What you will do:
Which lines of the data contain the string "with"? Report each of those lines in full.

Data records:

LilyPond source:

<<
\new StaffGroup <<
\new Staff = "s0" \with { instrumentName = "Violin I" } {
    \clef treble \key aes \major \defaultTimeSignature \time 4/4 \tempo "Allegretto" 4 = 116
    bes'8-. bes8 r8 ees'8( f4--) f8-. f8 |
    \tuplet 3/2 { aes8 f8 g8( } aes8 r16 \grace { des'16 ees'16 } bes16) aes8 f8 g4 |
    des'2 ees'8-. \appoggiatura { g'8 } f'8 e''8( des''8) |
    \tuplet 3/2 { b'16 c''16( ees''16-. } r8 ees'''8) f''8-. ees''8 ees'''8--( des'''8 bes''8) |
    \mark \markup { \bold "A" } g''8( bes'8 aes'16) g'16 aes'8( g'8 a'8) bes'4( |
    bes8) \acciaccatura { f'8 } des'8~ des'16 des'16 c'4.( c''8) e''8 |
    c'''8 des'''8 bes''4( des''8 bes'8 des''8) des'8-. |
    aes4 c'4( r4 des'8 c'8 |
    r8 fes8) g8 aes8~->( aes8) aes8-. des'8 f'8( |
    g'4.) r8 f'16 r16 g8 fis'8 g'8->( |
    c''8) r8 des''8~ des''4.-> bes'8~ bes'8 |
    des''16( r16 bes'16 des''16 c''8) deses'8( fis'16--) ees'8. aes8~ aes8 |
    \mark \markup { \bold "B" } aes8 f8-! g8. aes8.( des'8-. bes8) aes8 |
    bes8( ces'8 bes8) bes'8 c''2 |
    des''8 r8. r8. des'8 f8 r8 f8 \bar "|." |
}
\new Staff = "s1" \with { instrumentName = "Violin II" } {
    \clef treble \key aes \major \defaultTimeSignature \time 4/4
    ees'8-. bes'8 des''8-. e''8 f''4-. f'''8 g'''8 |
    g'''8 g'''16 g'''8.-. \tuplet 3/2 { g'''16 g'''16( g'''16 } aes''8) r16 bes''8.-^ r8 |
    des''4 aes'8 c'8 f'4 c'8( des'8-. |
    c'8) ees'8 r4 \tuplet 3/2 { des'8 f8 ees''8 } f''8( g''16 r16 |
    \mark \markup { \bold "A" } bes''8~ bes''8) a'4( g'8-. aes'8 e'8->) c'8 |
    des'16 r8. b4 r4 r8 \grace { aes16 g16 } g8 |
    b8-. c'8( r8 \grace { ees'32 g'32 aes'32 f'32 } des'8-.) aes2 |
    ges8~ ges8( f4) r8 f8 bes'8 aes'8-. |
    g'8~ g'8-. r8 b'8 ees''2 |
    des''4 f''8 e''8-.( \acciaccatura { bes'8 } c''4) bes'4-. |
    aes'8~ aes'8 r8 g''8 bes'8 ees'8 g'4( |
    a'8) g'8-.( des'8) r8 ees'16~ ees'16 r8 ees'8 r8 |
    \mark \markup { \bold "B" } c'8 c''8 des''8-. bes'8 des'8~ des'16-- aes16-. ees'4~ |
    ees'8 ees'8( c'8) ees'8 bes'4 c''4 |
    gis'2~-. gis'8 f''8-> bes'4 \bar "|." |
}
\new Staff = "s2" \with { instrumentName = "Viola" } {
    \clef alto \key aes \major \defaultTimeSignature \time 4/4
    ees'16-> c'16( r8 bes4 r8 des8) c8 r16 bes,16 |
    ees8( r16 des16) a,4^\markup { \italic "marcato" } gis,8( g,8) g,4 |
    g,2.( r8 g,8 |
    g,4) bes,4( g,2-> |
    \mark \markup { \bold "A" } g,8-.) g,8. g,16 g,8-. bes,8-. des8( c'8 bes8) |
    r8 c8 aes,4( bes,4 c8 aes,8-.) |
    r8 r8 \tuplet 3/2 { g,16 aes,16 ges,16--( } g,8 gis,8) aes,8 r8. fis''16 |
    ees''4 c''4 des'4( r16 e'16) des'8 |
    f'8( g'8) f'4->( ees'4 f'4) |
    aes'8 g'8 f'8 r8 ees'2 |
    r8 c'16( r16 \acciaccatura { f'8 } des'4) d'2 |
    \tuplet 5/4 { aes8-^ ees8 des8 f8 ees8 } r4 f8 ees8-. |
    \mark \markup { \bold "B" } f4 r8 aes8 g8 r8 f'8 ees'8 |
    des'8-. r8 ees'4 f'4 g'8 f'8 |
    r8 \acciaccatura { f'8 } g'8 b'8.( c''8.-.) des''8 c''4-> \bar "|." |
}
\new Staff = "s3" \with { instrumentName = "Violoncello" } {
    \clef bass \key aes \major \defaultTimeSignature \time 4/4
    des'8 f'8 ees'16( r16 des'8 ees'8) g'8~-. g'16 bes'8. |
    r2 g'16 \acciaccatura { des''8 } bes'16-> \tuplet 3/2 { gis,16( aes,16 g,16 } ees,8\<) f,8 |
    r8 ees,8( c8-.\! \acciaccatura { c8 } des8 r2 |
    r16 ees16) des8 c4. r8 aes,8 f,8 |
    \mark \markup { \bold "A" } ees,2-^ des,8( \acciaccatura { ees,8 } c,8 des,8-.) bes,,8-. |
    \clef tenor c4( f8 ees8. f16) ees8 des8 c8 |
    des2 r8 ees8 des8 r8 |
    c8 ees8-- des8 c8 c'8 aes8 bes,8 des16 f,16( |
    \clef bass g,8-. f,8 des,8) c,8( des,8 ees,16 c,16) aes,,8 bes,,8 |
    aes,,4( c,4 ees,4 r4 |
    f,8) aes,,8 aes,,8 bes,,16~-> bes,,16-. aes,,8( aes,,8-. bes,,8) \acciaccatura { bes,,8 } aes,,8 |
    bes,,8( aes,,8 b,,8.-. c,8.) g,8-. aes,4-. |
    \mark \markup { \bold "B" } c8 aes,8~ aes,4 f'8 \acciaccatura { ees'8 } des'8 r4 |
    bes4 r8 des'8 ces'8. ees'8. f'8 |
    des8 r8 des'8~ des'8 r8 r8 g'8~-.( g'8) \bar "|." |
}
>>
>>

Response for this exercise:
\new Staff = "s0" \with { instrumentName = "Violin I" } {
\new Staff = "s1" \with { instrumentName = "Violin II" } {
\new Staff = "s2" \with { instrumentName = "Viola" } {
\new Staff = "s3" \with { instrumentName = "Violoncello" } {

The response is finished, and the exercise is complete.